Data for this exercise:
★ ★ ★ ★ ★ ★ ★
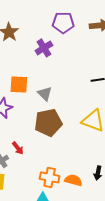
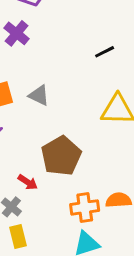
brown pentagon: (48, 123) -> (61, 156), moved

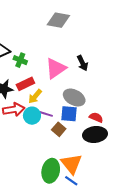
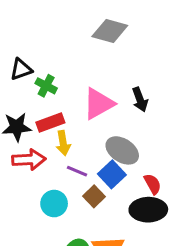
yellow arrow: (35, 96) -> (63, 143), turned -56
blue square: (69, 114) -> (112, 174), turned 36
cyan circle: (32, 116) -> (54, 204), moved
red semicircle: (96, 117) -> (153, 184), turned 32

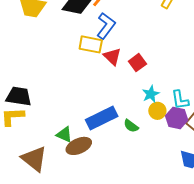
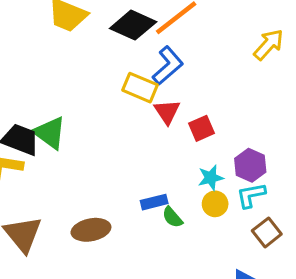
cyan L-shape: (180, 100) -> (251, 195), turned 75
blue rectangle: (102, 118) -> (154, 202), moved, size x0.6
purple hexagon: (177, 118) -> (250, 165), moved
green triangle: (64, 135) -> (50, 133), moved, size x1.4

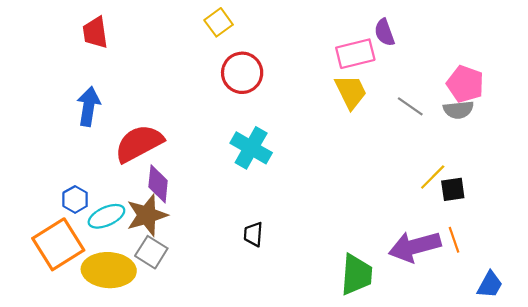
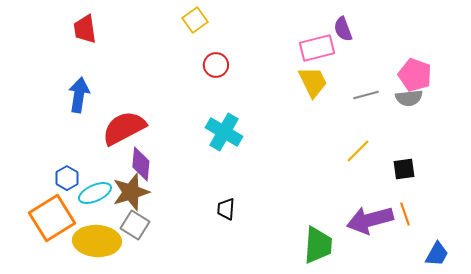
red circle: (242, 73) -> (216, 65), size x0.7
gray line: (410, 106) -> (366, 95), turned -50
yellow line: (433, 177) -> (358, 151), moved

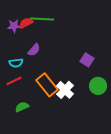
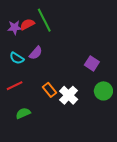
green line: (42, 19) -> (44, 20), turned 60
cyan semicircle: (16, 63) -> (17, 58), moved, turned 40
orange rectangle: (47, 85) -> (50, 90), size x0.6

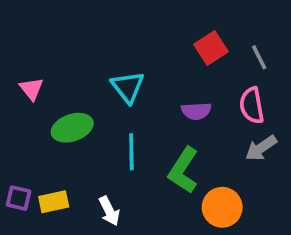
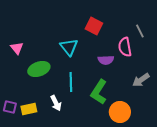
red square: (211, 48) -> (94, 26), moved, turned -30
pink semicircle: (252, 105) -> (125, 47), moved
white arrow: (109, 211) -> (56, 103), moved

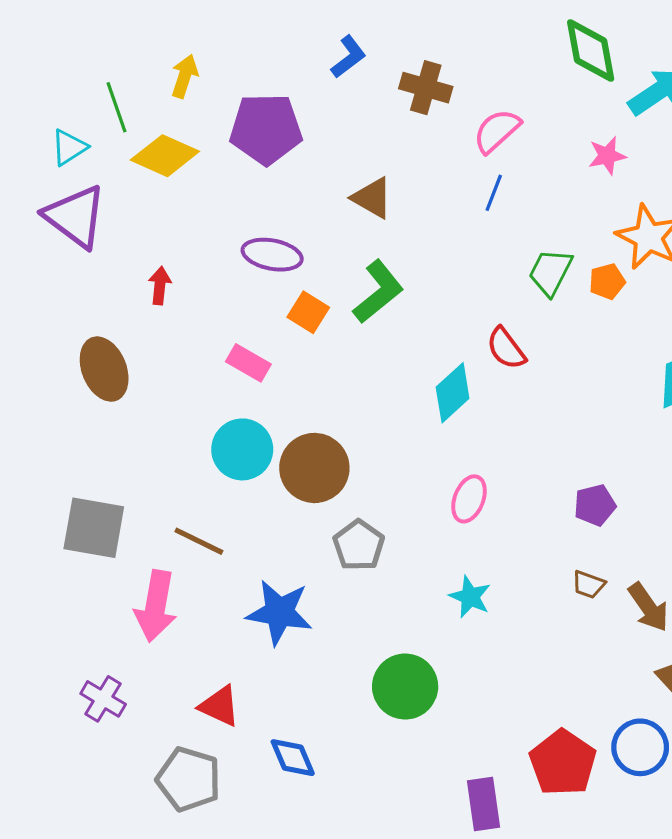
★ ★ ★ ★ ★ ★ ★
A word-for-word copy of the entries above is needed, with every picture dropped.

brown pentagon: (48, 123) -> (61, 156), moved

yellow arrow: (35, 96) -> (63, 143), turned -56
blue square: (69, 114) -> (112, 174), turned 36
cyan circle: (32, 116) -> (54, 204), moved
red semicircle: (96, 117) -> (153, 184), turned 32

cyan L-shape: (180, 100) -> (251, 195), turned 75
blue rectangle: (102, 118) -> (154, 202), moved, size x0.6
purple hexagon: (177, 118) -> (250, 165), moved
green triangle: (64, 135) -> (50, 133), moved, size x1.4

red circle: (242, 73) -> (216, 65), size x0.7
gray line: (410, 106) -> (366, 95), turned -50
yellow line: (433, 177) -> (358, 151), moved

green line: (42, 19) -> (44, 20), turned 60
cyan semicircle: (16, 63) -> (17, 58), moved, turned 40
orange rectangle: (47, 85) -> (50, 90), size x0.6

red square: (211, 48) -> (94, 26), moved, turned -30
pink semicircle: (252, 105) -> (125, 47), moved
white arrow: (109, 211) -> (56, 103), moved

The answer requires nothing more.